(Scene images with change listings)
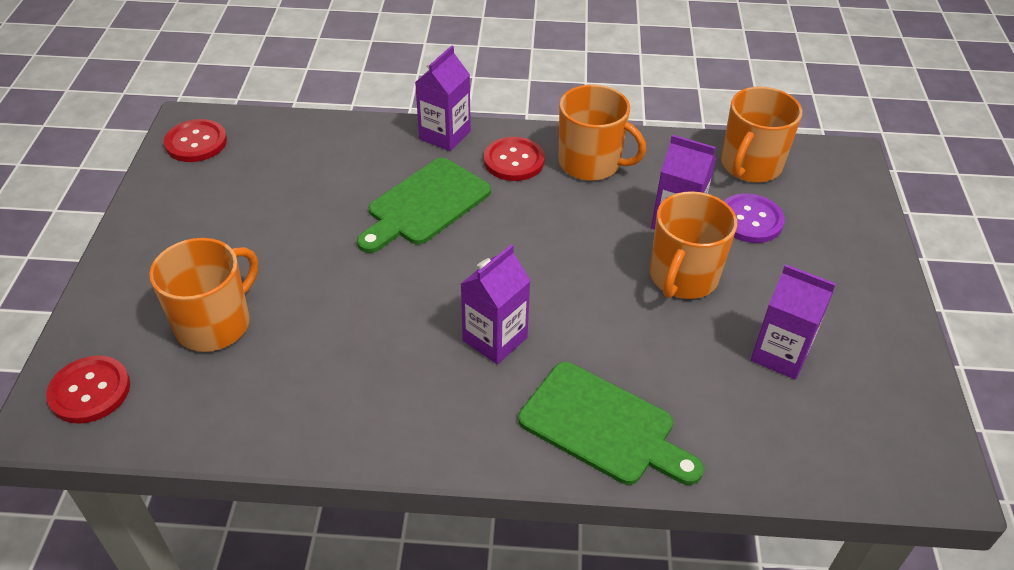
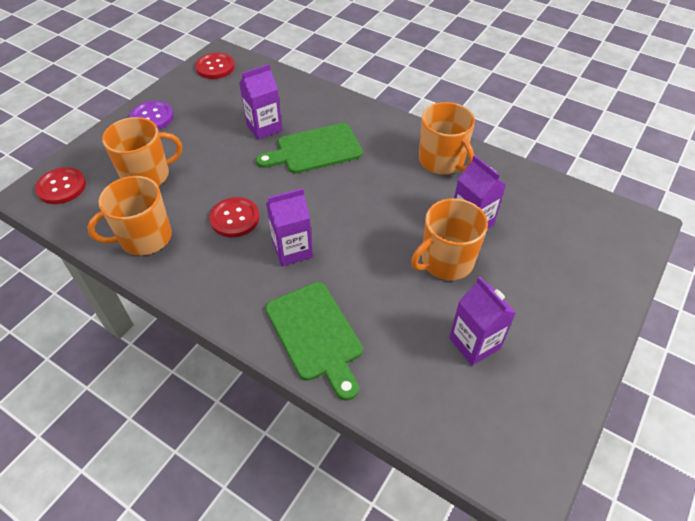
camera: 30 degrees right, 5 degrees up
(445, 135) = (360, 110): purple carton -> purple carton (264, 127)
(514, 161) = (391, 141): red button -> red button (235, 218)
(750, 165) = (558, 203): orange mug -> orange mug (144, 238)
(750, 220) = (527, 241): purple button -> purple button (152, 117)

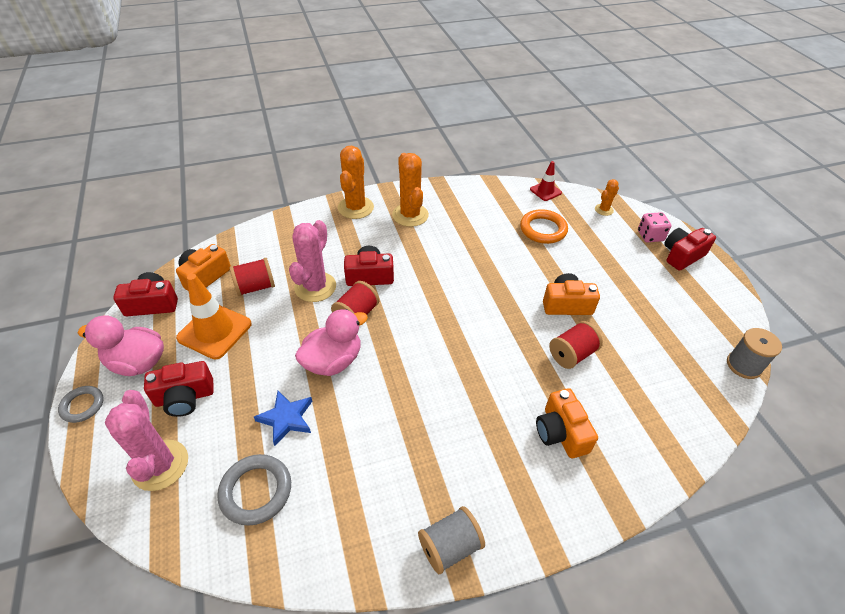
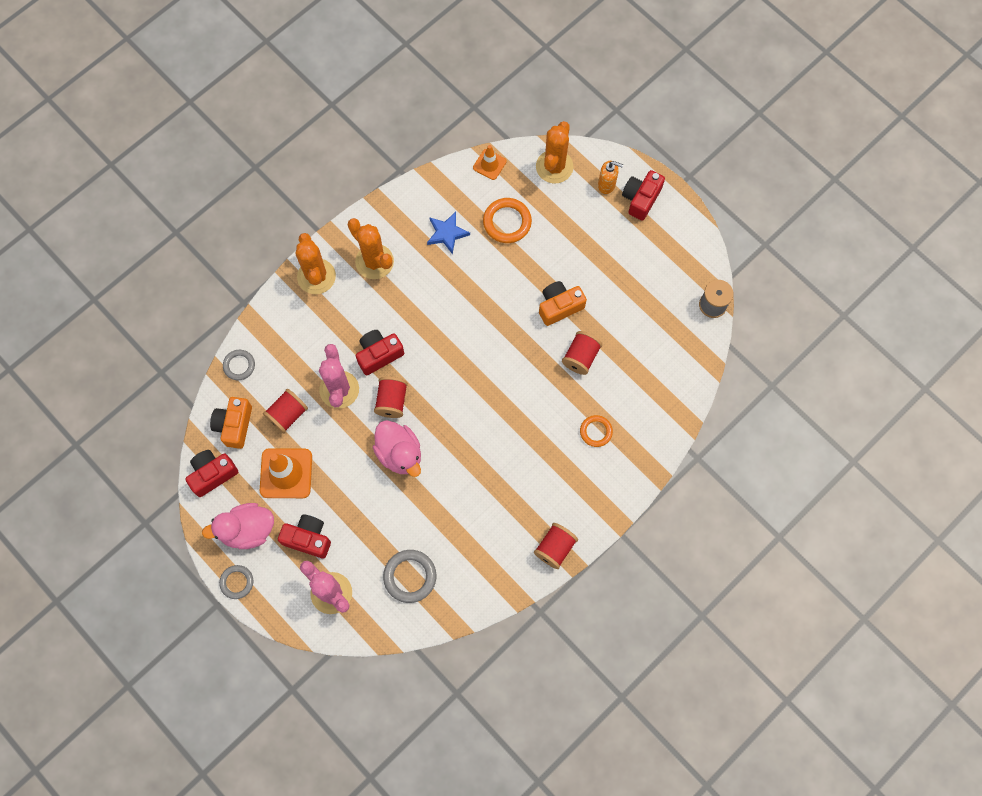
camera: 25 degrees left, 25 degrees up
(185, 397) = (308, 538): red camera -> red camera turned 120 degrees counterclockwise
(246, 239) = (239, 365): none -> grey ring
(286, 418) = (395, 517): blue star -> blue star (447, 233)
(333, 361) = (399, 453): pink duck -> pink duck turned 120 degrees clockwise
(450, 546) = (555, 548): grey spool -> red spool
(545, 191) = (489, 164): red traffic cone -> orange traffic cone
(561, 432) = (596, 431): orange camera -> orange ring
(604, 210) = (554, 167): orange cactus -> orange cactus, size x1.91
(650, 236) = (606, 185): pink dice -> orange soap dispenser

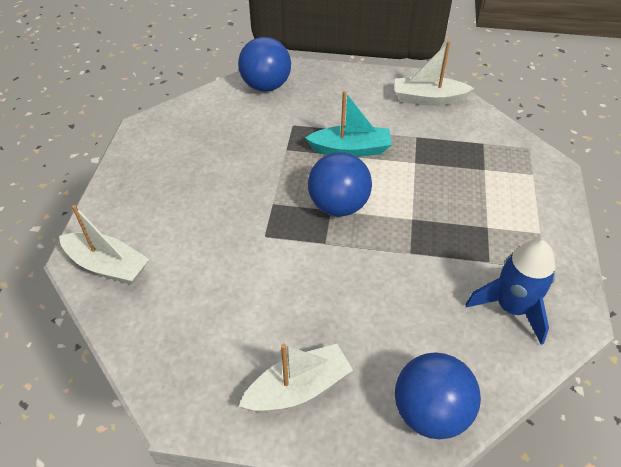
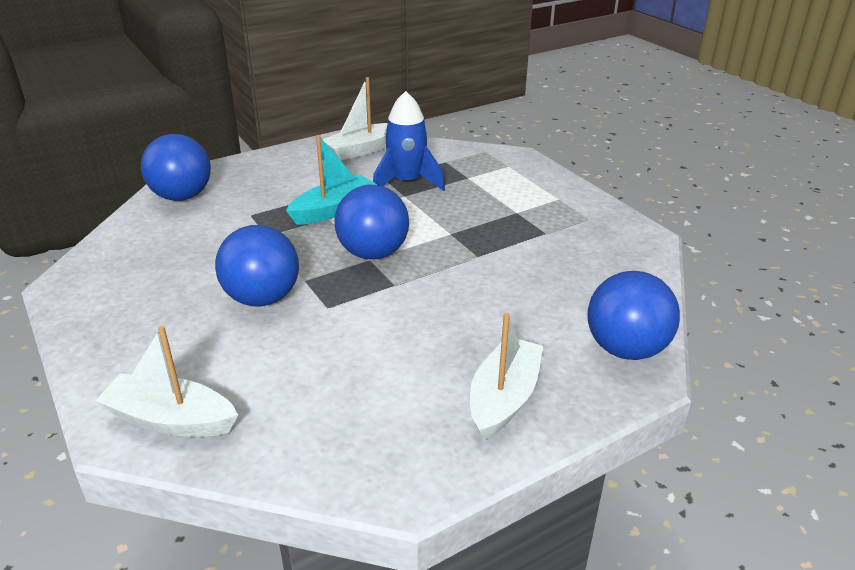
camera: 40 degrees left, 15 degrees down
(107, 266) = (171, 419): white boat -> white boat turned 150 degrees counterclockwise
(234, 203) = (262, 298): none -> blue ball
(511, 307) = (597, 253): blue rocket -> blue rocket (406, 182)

--

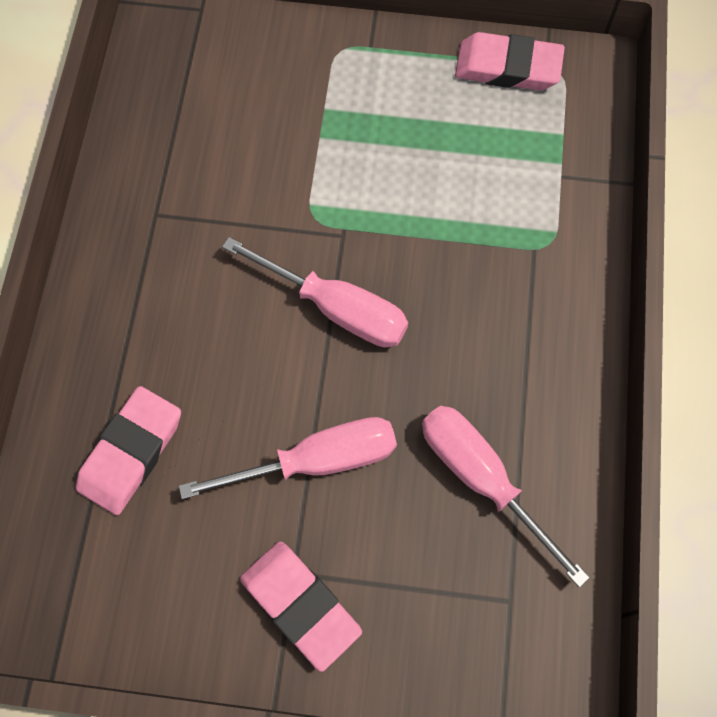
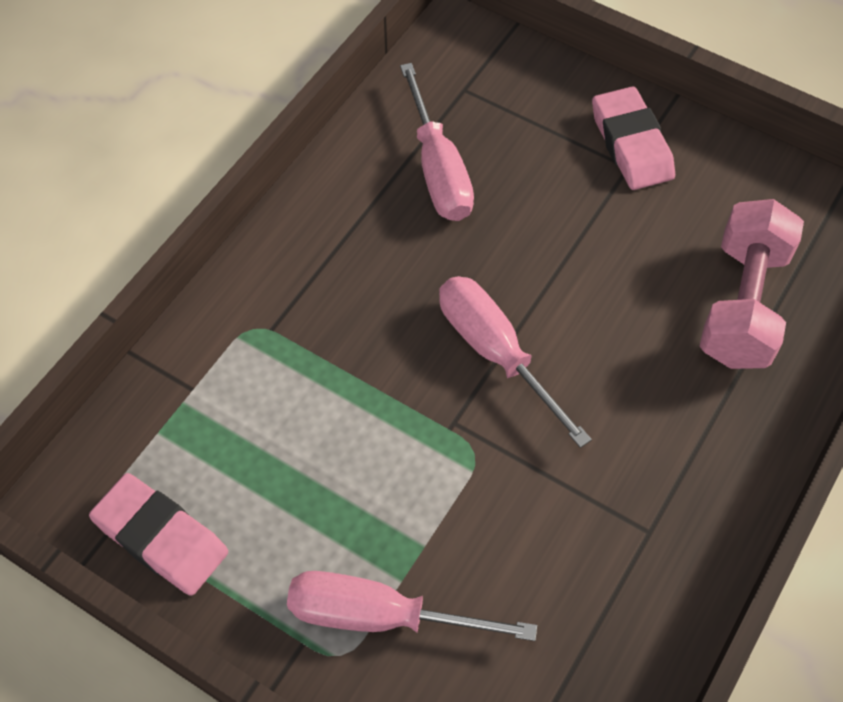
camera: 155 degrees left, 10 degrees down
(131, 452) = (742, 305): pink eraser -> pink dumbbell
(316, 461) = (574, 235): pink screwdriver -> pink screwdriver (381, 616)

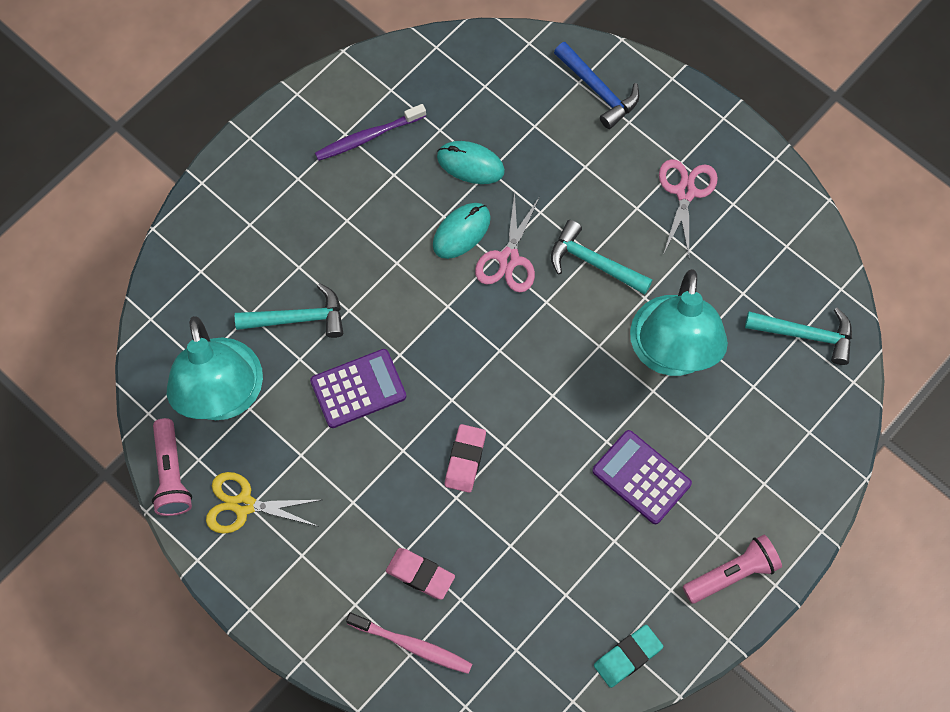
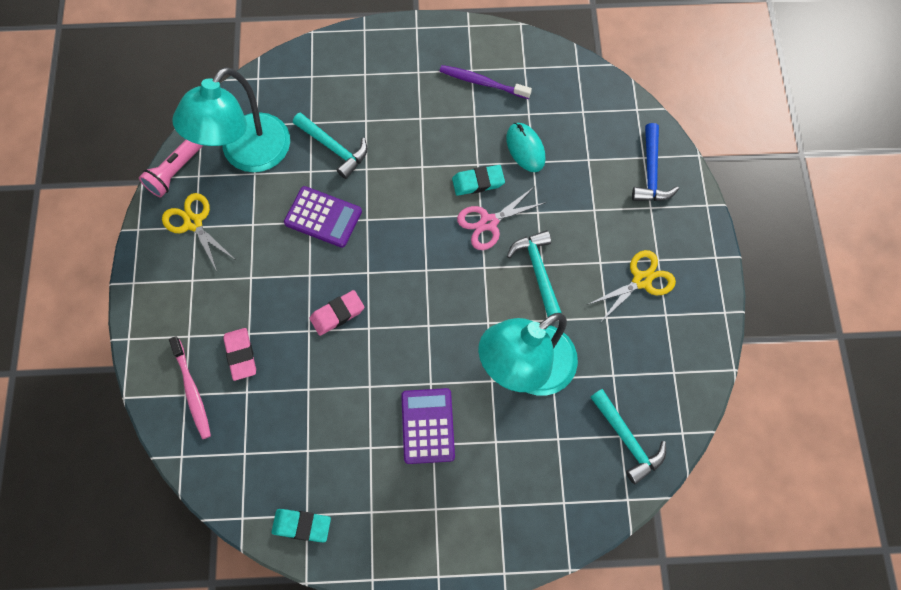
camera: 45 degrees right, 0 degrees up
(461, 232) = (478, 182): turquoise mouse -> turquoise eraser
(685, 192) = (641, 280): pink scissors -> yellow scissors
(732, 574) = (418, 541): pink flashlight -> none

* [Work instruction]:
Copy word for word only the lines above from the one with "(450, 546) = (555, 548): grey" through the one with "(511, 307) = (597, 253): blue". Leave pictures out.

* [Response area]:
(450, 546) = (555, 548): grey spool -> red spool
(545, 191) = (489, 164): red traffic cone -> orange traffic cone
(561, 432) = (596, 431): orange camera -> orange ring
(604, 210) = (554, 167): orange cactus -> orange cactus, size x1.91
(650, 236) = (606, 185): pink dice -> orange soap dispenser

camera: 40 degrees left, 15 degrees down
(107, 266) = (171, 419): white boat -> white boat turned 150 degrees counterclockwise
(234, 203) = (262, 298): none -> blue ball
(511, 307) = (597, 253): blue rocket -> blue rocket (406, 182)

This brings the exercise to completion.